→ **What is being asked**: Having found the line containing "(466, 364) = (584, 269): turquoise" in the records below, copy that line and each later one exactly, dropping pictures.

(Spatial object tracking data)
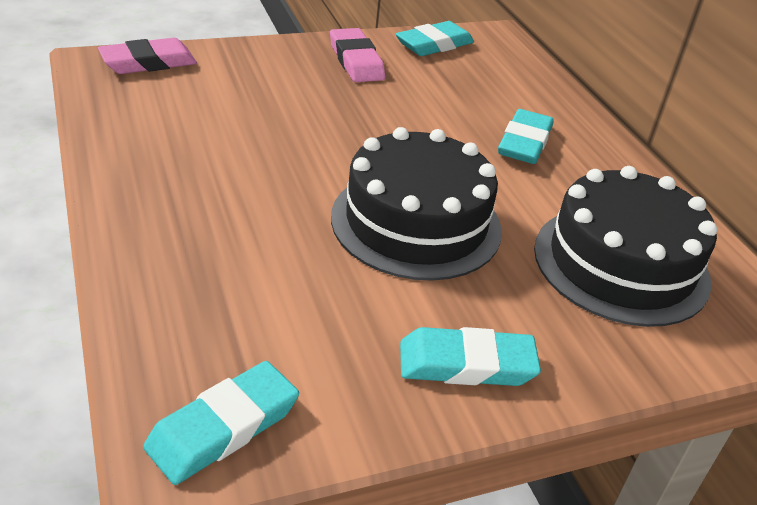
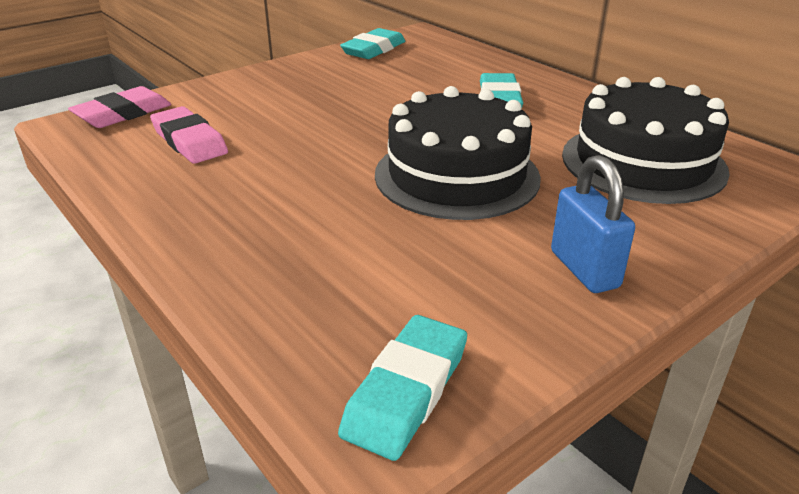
camera: 15 degrees left, 5 degrees down
(356, 61) = (316, 73): pink eraser -> pink eraser (189, 141)
(466, 364) = (584, 269): turquoise eraser -> blue padlock

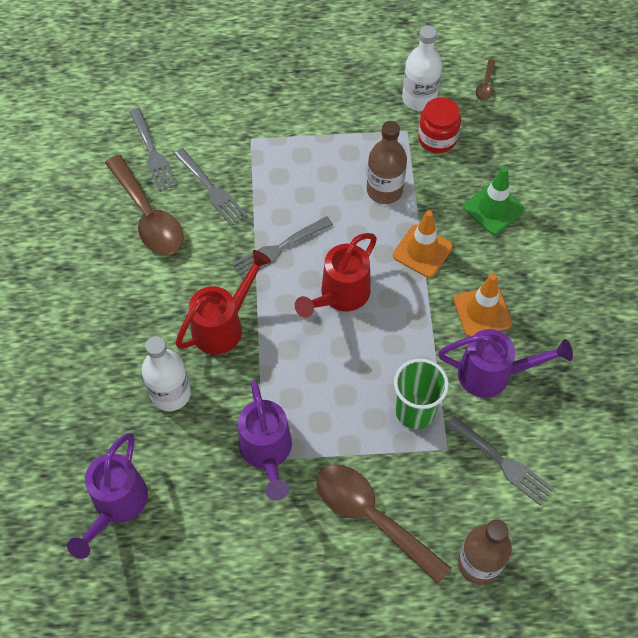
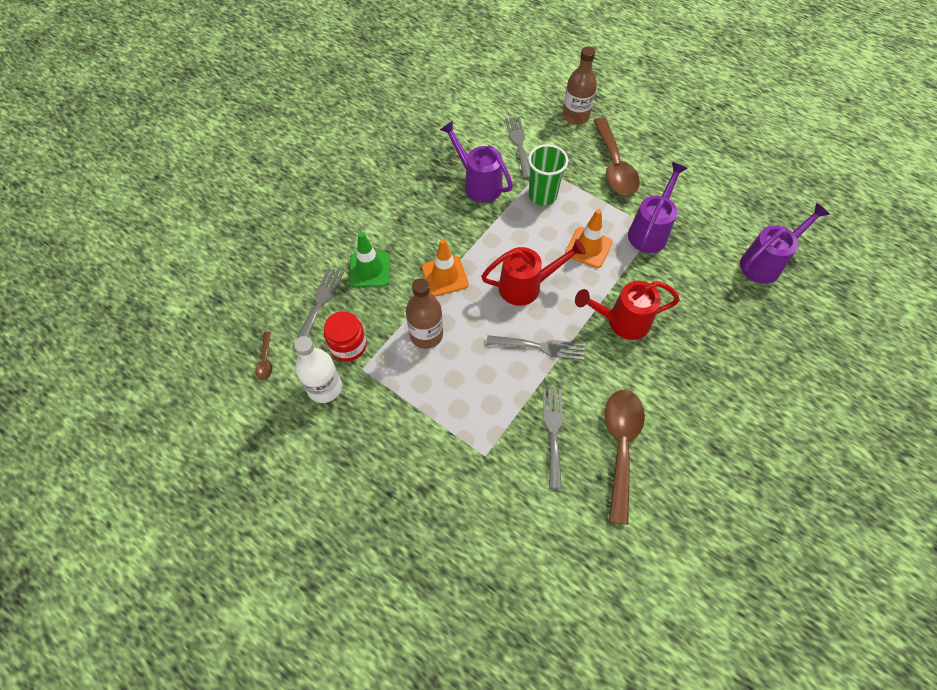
camera: 140 degrees left, 0 degrees up
(153, 153) = (577, 505): grey fork -> grey fork (320, 304)
(171, 393) = (689, 303): white bottle -> none
(482, 312) = (447, 217): orange traffic cone -> orange traffic cone (588, 248)
(485, 85) = (266, 360): brown spoon -> brown spoon turned 120 degrees clockwise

→ **Exercise solution**:
(466, 364) = (584, 269): turquoise eraser -> blue padlock

camera: 140 degrees left, 0 degrees up
(153, 153) = (577, 505): grey fork -> grey fork (320, 304)
(171, 393) = (689, 303): white bottle -> none
(482, 312) = (447, 217): orange traffic cone -> orange traffic cone (588, 248)
(485, 85) = (266, 360): brown spoon -> brown spoon turned 120 degrees clockwise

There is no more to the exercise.